Below this line are records; transcribe exactly the lines between the one holding "window: (124, 306) -> (30, 108), width x0.32" and the one holding "printer: (38, 114)", inclusive, and omit the pictures.
RECORDS PROVIDED: Begin
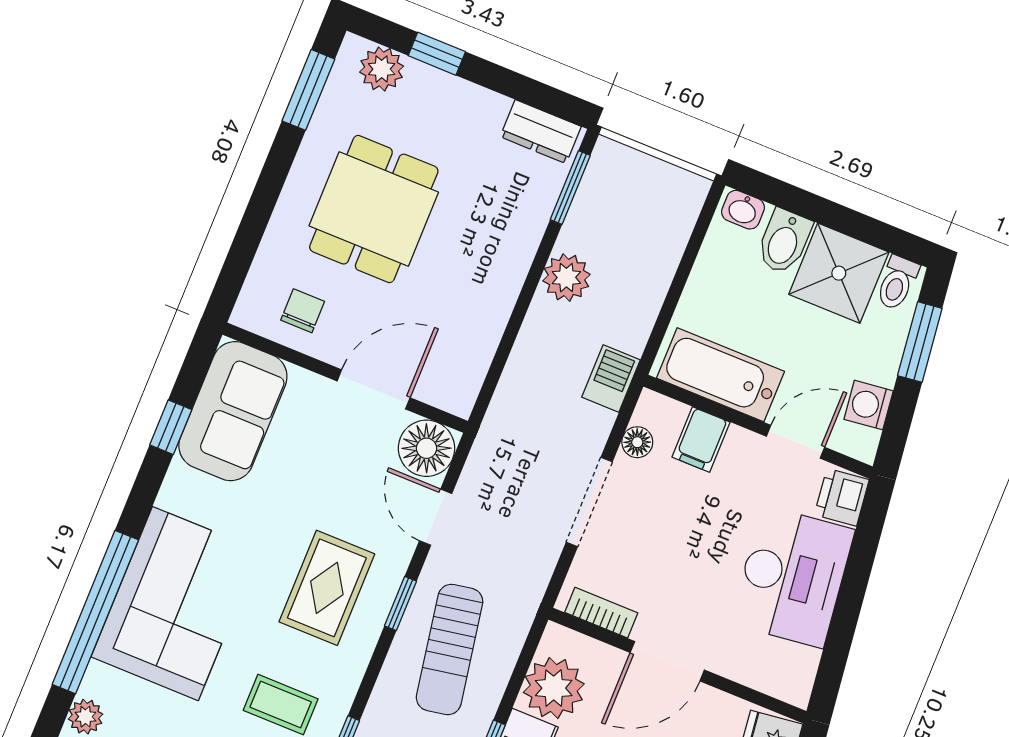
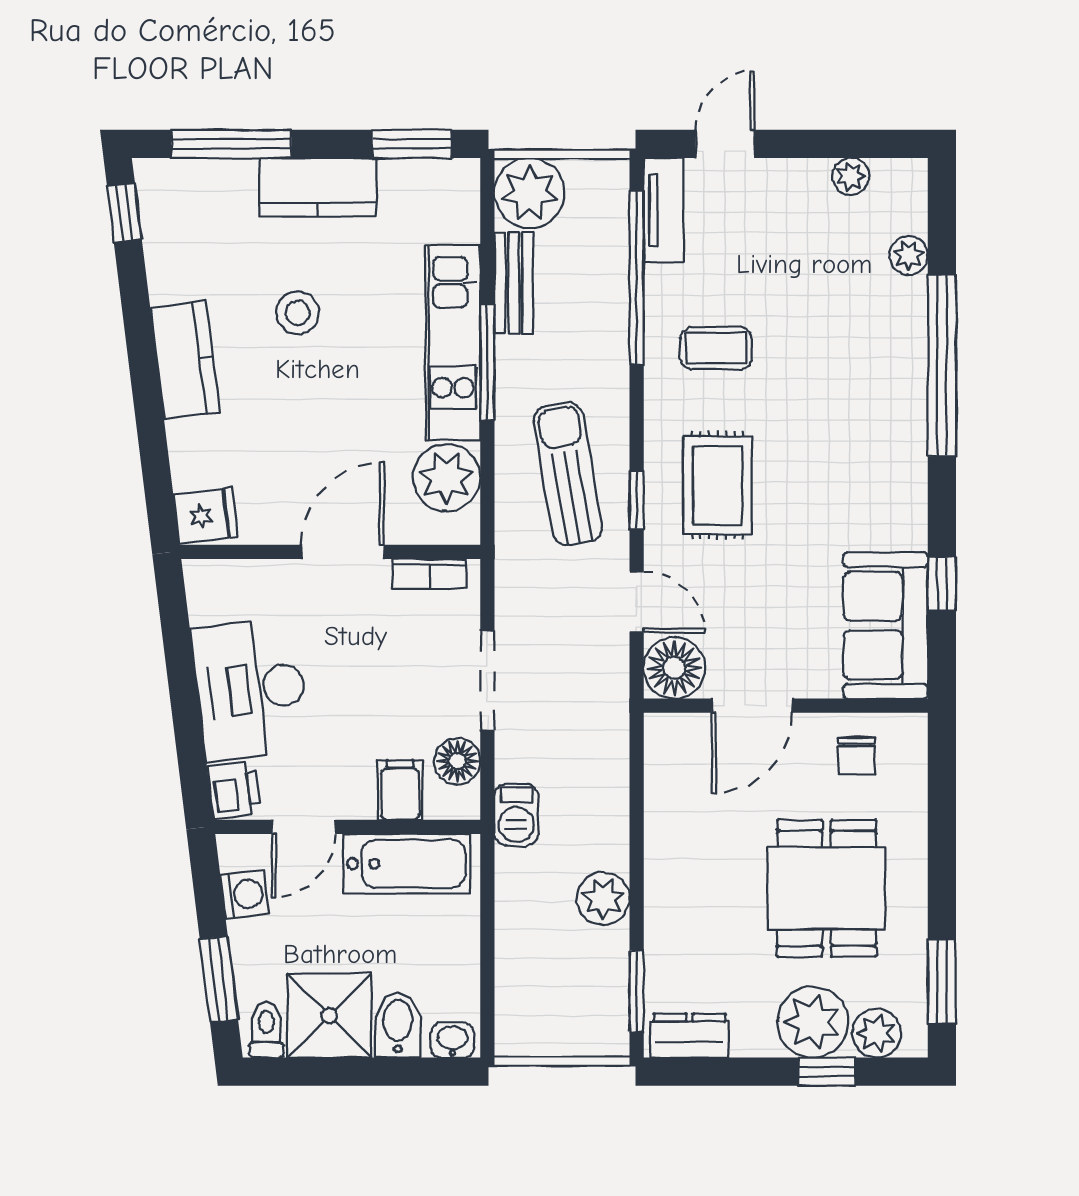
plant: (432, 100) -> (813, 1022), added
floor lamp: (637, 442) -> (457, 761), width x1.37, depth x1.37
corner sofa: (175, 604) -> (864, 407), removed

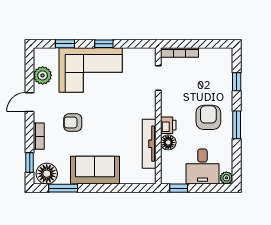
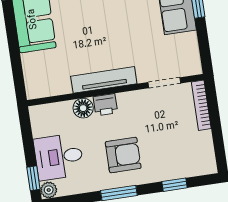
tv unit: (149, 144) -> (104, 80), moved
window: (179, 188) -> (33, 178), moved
RECORDS PROVIDED: End
RECORDS PROVIDED: Begin
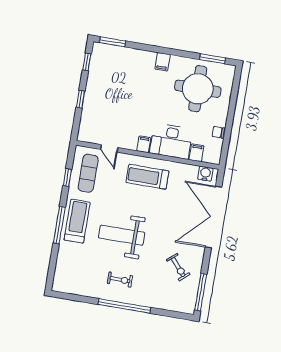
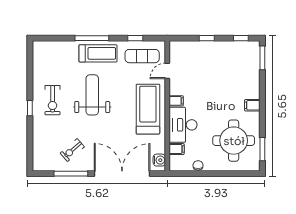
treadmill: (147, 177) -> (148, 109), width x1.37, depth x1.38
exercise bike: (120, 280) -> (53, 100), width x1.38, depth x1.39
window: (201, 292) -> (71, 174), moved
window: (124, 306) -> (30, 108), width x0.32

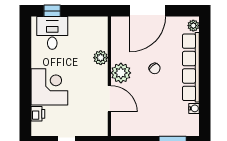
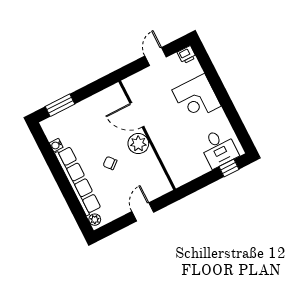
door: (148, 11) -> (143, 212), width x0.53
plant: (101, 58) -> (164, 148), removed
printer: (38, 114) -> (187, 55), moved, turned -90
RECORDS PROVIDED: End
> WORKED SOLUTION
window: (124, 306) -> (30, 108), width x0.32

door: (148, 11) -> (143, 212), width x0.53
plant: (101, 58) -> (164, 148), removed
printer: (38, 114) -> (187, 55), moved, turned -90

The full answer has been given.